◆ **Data supplied**:
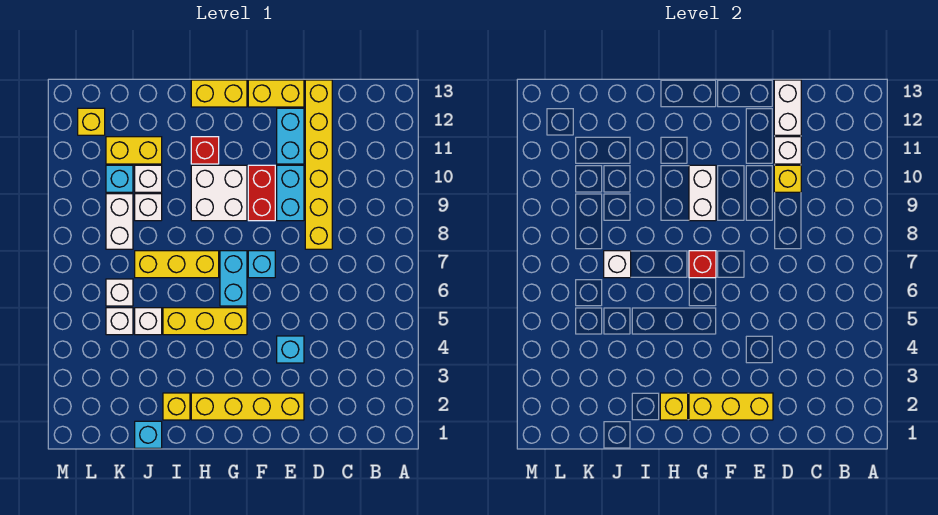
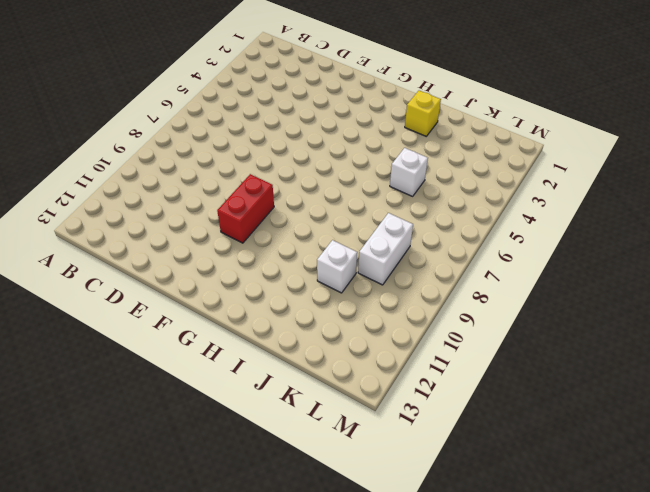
none -> yellow brick D8:D13 level 1
none -> yellow brick E2:H2 level 1
none -> cyan brick E4 level 1
none -> cyan brick E9:E10 level 1

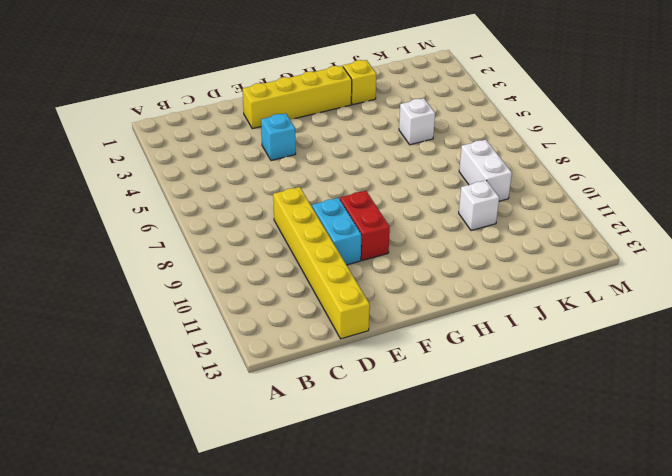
none -> cyan brick E11:E12 level 1
none -> yellow brick E13:F13 level 1
none -> cyan brick F7 level 1
none -> yellow brick G5:I5 level 1

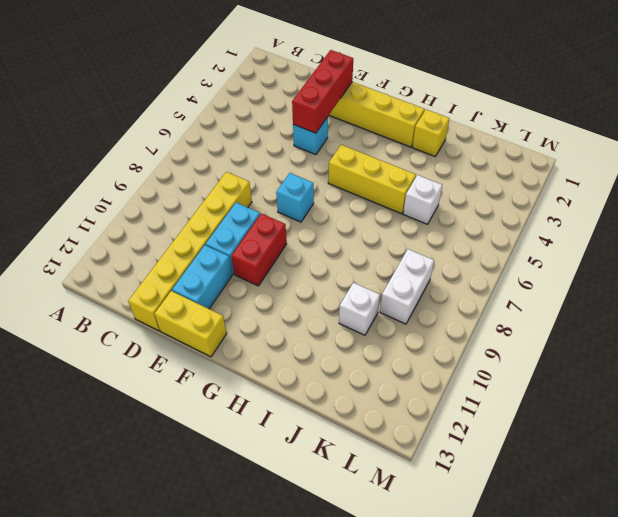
red brick E2:E4 level 2 -> yellow brick E2:G2 level 2
none -> cyan brick G6:G7 level 1
none -> white brick G9:H10 level 1
none -> yellow brick G13:H13 level 1
none -> yellow brick H7:J7 level 1

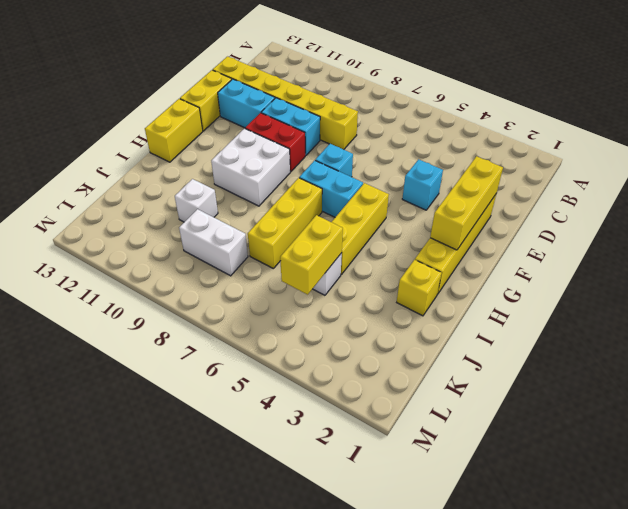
yellow brick J5:K5 level 2 -> yellow brick J11:K11 level 1
none -> red brick H11 level 1
none -> cyan brick J1 level 1
none -> white brick J9 level 1
none -> white brick K5 level 1

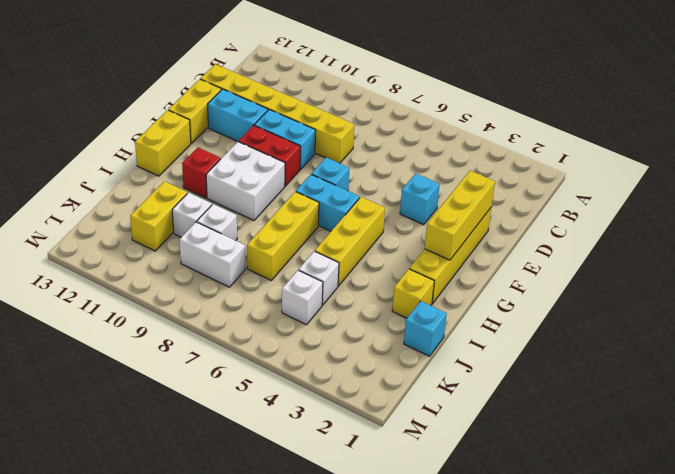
none -> white brick K6 level 1
none -> cyan brick K10 level 1
none -> yellow brick L12 level 1
none -> yellow brick D10 level 2

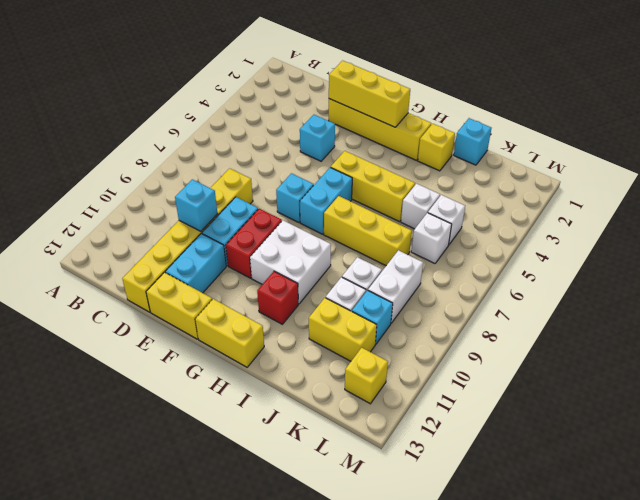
cyan brick D10 level 2 -> yellow brick D10 level 2
none -> white brick D11 level 2
none -> white brick D12:D13 level 2
none -> red brick G7 level 2
none -> white brick G9:G10 level 2

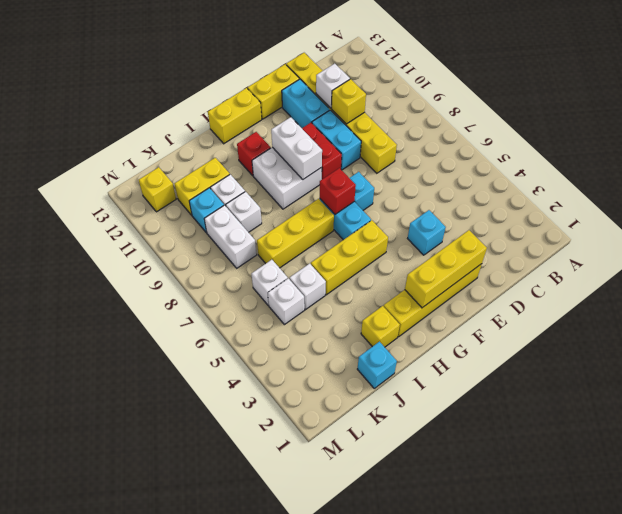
none -> white brick D12:D13 level 2
none -> yellow brick H2 level 2
none -> white brick J7 level 2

◆ **Directions**:
Output the entries above exactly. Drop the pictures.

◆ **Response area**:
none -> yellow brick D8:D13 level 1
none -> yellow brick E2:H2 level 1
none -> cyan brick E4 level 1
none -> cyan brick E9:E10 level 1

none -> cyan brick E11:E12 level 1
none -> yellow brick E13:F13 level 1
none -> cyan brick F7 level 1
none -> yellow brick G5:I5 level 1

red brick E2:E4 level 2 -> yellow brick E2:G2 level 2
none -> cyan brick G6:G7 level 1
none -> white brick G9:H10 level 1
none -> yellow brick G13:H13 level 1
none -> yellow brick H7:J7 level 1

yellow brick J5:K5 level 2 -> yellow brick J11:K11 level 1
none -> red brick H11 level 1
none -> cyan brick J1 level 1
none -> white brick J9 level 1
none -> white brick K5 level 1

none -> white brick K6 level 1
none -> cyan brick K10 level 1
none -> yellow brick L12 level 1
none -> yellow brick D10 level 2

cyan brick D10 level 2 -> yellow brick D10 level 2
none -> white brick D11 level 2
none -> white brick D12:D13 level 2
none -> red brick G7 level 2
none -> white brick G9:G10 level 2

none -> white brick D12:D13 level 2
none -> yellow brick H2 level 2
none -> white brick J7 level 2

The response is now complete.